(Spatial relationship data)
%%

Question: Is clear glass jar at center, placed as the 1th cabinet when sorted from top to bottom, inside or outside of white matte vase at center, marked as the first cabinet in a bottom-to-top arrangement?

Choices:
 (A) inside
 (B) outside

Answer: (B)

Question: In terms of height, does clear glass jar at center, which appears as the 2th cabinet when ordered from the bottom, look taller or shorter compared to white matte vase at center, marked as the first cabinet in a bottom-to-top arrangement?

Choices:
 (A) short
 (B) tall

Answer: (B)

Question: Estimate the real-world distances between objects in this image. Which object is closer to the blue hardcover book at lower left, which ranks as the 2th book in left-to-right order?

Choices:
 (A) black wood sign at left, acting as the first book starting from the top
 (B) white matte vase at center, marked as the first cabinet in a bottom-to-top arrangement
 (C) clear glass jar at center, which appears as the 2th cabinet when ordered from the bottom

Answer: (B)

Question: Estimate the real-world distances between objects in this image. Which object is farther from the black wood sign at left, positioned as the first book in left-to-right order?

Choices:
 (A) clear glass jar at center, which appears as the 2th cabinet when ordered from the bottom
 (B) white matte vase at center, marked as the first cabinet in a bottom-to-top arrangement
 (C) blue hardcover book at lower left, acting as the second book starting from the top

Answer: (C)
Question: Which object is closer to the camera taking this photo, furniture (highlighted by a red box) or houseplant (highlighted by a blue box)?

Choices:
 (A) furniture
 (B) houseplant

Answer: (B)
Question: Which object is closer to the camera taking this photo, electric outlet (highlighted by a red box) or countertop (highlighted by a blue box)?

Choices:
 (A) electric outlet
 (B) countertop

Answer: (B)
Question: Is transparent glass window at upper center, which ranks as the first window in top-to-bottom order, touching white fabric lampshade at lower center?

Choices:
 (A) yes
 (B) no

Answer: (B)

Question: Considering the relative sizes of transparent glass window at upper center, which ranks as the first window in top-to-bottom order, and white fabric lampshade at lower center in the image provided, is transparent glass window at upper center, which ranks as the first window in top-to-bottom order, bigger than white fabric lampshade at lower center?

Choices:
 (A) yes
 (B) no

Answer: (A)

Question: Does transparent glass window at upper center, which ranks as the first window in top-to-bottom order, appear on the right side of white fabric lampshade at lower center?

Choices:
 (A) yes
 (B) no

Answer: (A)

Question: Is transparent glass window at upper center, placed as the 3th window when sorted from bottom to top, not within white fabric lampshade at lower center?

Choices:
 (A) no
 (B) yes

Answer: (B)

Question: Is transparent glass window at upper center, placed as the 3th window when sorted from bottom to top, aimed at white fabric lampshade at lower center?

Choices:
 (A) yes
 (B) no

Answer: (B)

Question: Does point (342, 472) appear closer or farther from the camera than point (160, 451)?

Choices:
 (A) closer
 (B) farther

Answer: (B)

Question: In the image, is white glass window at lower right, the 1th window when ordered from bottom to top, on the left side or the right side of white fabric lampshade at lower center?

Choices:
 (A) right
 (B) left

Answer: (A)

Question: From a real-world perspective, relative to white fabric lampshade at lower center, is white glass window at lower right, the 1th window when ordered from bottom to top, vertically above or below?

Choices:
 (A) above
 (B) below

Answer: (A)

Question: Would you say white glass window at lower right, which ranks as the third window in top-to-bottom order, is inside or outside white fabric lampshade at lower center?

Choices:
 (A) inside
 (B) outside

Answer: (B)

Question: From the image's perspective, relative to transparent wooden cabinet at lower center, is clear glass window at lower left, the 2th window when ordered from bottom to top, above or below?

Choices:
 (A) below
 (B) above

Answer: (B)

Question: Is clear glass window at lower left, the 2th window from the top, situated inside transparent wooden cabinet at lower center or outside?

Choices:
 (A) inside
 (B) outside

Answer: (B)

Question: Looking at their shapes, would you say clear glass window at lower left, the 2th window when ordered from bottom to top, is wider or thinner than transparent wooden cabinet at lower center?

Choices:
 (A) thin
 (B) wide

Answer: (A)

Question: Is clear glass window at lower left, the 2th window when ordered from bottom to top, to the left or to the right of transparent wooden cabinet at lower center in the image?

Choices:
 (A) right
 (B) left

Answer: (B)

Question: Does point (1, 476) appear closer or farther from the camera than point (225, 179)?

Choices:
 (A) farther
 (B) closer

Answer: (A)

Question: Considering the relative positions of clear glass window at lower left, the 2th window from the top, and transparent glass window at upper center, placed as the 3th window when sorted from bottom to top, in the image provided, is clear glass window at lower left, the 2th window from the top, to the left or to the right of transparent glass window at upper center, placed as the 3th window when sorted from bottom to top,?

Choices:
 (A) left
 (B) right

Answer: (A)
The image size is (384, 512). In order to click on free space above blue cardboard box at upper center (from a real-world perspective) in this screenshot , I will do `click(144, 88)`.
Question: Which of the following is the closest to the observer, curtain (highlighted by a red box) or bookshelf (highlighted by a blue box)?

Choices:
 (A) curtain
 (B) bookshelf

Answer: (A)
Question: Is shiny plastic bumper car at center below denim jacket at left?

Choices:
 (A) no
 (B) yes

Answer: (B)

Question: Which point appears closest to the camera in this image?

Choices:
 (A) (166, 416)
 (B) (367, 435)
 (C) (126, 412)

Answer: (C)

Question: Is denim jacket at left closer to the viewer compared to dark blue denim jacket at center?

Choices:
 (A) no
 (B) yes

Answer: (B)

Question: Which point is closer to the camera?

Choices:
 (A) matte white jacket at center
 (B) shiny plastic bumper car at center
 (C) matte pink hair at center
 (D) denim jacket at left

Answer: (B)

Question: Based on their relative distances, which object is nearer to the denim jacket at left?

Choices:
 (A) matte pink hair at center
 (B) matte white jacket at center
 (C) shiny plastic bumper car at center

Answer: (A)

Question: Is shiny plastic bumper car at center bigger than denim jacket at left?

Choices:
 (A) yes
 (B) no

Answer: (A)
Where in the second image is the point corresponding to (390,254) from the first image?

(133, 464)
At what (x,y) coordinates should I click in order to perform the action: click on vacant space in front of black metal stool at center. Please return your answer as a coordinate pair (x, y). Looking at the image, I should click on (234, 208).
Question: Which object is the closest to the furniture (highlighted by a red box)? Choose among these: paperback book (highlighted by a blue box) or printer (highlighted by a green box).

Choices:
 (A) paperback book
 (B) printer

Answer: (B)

%%

What is asked: Format every line of the records above as a JSON list of strings, one string per line, leaving out the blank lines.

Output of the task:
[
  "Question: Is clear glass jar at center, placed as the 1th cabinet when sorted from top to bottom, inside or outside of white matte vase at center, marked as the first cabinet in a bottom-to-top arrangement?",
  "Choices:",
  " (A) inside",
  " (B) outside",
  "Answer: (B)",
  "Question: In terms of height, does clear glass jar at center, which appears as the 2th cabinet when ordered from the bottom, look taller or shorter compared to white matte vase at center, marked as the first cabinet in a bottom-to-top arrangement?",
  "Choices:",
  " (A) short",
  " (B) tall",
  "Answer: (B)",
  "Question: Estimate the real-world distances between objects in this image. Which object is closer to the blue hardcover book at lower left, which ranks as the 2th book in left-to-right order?",
  "Choices:",
  " (A) black wood sign at left, acting as the first book starting from the top",
  " (B) white matte vase at center, marked as the first cabinet in a bottom-to-top arrangement",
  " (C) clear glass jar at center, which appears as the 2th cabinet when ordered from the bottom",
  "Answer: (B)",
  "Question: Estimate the real-world distances between objects in this image. Which object is farther from the black wood sign at left, positioned as the first book in left-to-right order?",
  "Choices:",
  " (A) clear glass jar at center, which appears as the 2th cabinet when ordered from the bottom",
  " (B) white matte vase at center, marked as the first cabinet in a bottom-to-top arrangement",
  " (C) blue hardcover book at lower left, acting as the second book starting from the top",
  "Answer: (C)",
  "Question: Which object is closer to the camera taking this photo, furniture (highlighted by a red box) or houseplant (highlighted by a blue box)?",
  "Choices:",
  " (A) furniture",
  " (B) houseplant",
  "Answer: (B)",
  "Question: Which object is closer to the camera taking this photo, electric outlet (highlighted by a red box) or countertop (highlighted by a blue box)?",
  "Choices:",
  " (A) electric outlet",
  " (B) countertop",
  "Answer: (B)",
  "Question: Is transparent glass window at upper center, which ranks as the first window in top-to-bottom order, touching white fabric lampshade at lower center?",
  "Choices:",
  " (A) yes",
  " (B) no",
  "Answer: (B)",
  "Question: Considering the relative sizes of transparent glass window at upper center, which ranks as the first window in top-to-bottom order, and white fabric lampshade at lower center in the image provided, is transparent glass window at upper center, which ranks as the first window in top-to-bottom order, bigger than white fabric lampshade at lower center?",
  "Choices:",
  " (A) yes",
  " (B) no",
  "Answer: (A)",
  "Question: Does transparent glass window at upper center, which ranks as the first window in top-to-bottom order, appear on the right side of white fabric lampshade at lower center?",
  "Choices:",
  " (A) yes",
  " (B) no",
  "Answer: (A)",
  "Question: Is transparent glass window at upper center, placed as the 3th window when sorted from bottom to top, not within white fabric lampshade at lower center?",
  "Choices:",
  " (A) no",
  " (B) yes",
  "Answer: (B)",
  "Question: Is transparent glass window at upper center, placed as the 3th window when sorted from bottom to top, aimed at white fabric lampshade at lower center?",
  "Choices:",
  " (A) yes",
  " (B) no",
  "Answer: (B)",
  "Question: Does point (342, 472) appear closer or farther from the camera than point (160, 451)?",
  "Choices:",
  " (A) closer",
  " (B) farther",
  "Answer: (B)",
  "Question: In the image, is white glass window at lower right, the 1th window when ordered from bottom to top, on the left side or the right side of white fabric lampshade at lower center?",
  "Choices:",
  " (A) right",
  " (B) left",
  "Answer: (A)",
  "Question: From a real-world perspective, relative to white fabric lampshade at lower center, is white glass window at lower right, the 1th window when ordered from bottom to top, vertically above or below?",
  "Choices:",
  " (A) above",
  " (B) below",
  "Answer: (A)",
  "Question: Would you say white glass window at lower right, which ranks as the third window in top-to-bottom order, is inside or outside white fabric lampshade at lower center?",
  "Choices:",
  " (A) inside",
  " (B) outside",
  "Answer: (B)",
  "Question: From the image's perspective, relative to transparent wooden cabinet at lower center, is clear glass window at lower left, the 2th window when ordered from bottom to top, above or below?",
  "Choices:",
  " (A) below",
  " (B) above",
  "Answer: (B)",
  "Question: Is clear glass window at lower left, the 2th window from the top, situated inside transparent wooden cabinet at lower center or outside?",
  "Choices:",
  " (A) inside",
  " (B) outside",
  "Answer: (B)",
  "Question: Looking at their shapes, would you say clear glass window at lower left, the 2th window when ordered from bottom to top, is wider or thinner than transparent wooden cabinet at lower center?",
  "Choices:",
  " (A) thin",
  " (B) wide",
  "Answer: (A)",
  "Question: Is clear glass window at lower left, the 2th window when ordered from bottom to top, to the left or to the right of transparent wooden cabinet at lower center in the image?",
  "Choices:",
  " (A) right",
  " (B) left",
  "Answer: (B)",
  "Question: Does point (1, 476) appear closer or farther from the camera than point (225, 179)?",
  "Choices:",
  " (A) farther",
  " (B) closer",
  "Answer: (A)",
  "Question: Considering the relative positions of clear glass window at lower left, the 2th window from the top, and transparent glass window at upper center, placed as the 3th window when sorted from bottom to top, in the image provided, is clear glass window at lower left, the 2th window from the top, to the left or to the right of transparent glass window at upper center, placed as the 3th window when sorted from bottom to top,?",
  "Choices:",
  " (A) left",
  " (B) right",
  "Answer: (A)",
  "The image size is (384, 512). In order to click on free space above blue cardboard box at upper center (from a real-world perspective) in this screenshot , I will do `click(144, 88)`.",
  "Question: Which of the following is the closest to the observer, curtain (highlighted by a red box) or bookshelf (highlighted by a blue box)?",
  "Choices:",
  " (A) curtain",
  " (B) bookshelf",
  "Answer: (A)",
  "Question: Is shiny plastic bumper car at center below denim jacket at left?",
  "Choices:",
  " (A) no",
  " (B) yes",
  "Answer: (B)",
  "Question: Which point appears closest to the camera in this image?",
  "Choices:",
  " (A) (166, 416)",
  " (B) (367, 435)",
  " (C) (126, 412)",
  "Answer: (C)",
  "Question: Is denim jacket at left closer to the viewer compared to dark blue denim jacket at center?",
  "Choices:",
  " (A) no",
  " (B) yes",
  "Answer: (B)",
  "Question: Which point is closer to the camera?",
  "Choices:",
  " (A) matte white jacket at center",
  " (B) shiny plastic bumper car at center",
  " (C) matte pink hair at center",
  " (D) denim jacket at left",
  "Answer: (B)",
  "Question: Based on their relative distances, which object is nearer to the denim jacket at left?",
  "Choices:",
  " (A) matte pink hair at center",
  " (B) matte white jacket at center",
  " (C) shiny plastic bumper car at center",
  "Answer: (A)",
  "Question: Is shiny plastic bumper car at center bigger than denim jacket at left?",
  "Choices:",
  " (A) yes",
  " (B) no",
  "Answer: (A)",
  "Where in the second image is the point corresponding to (390,254) from the first image?",
  "(133, 464)",
  "At what (x,y) coordinates should I click in order to perform the action: click on vacant space in front of black metal stool at center. Please return your answer as a coordinate pair (x, y). Looking at the image, I should click on (234, 208).",
  "Question: Which object is the closest to the furniture (highlighted by a red box)? Choose among these: paperback book (highlighted by a blue box) or printer (highlighted by a green box).",
  "Choices:",
  " (A) paperback book",
  " (B) printer",
  "Answer: (B)"
]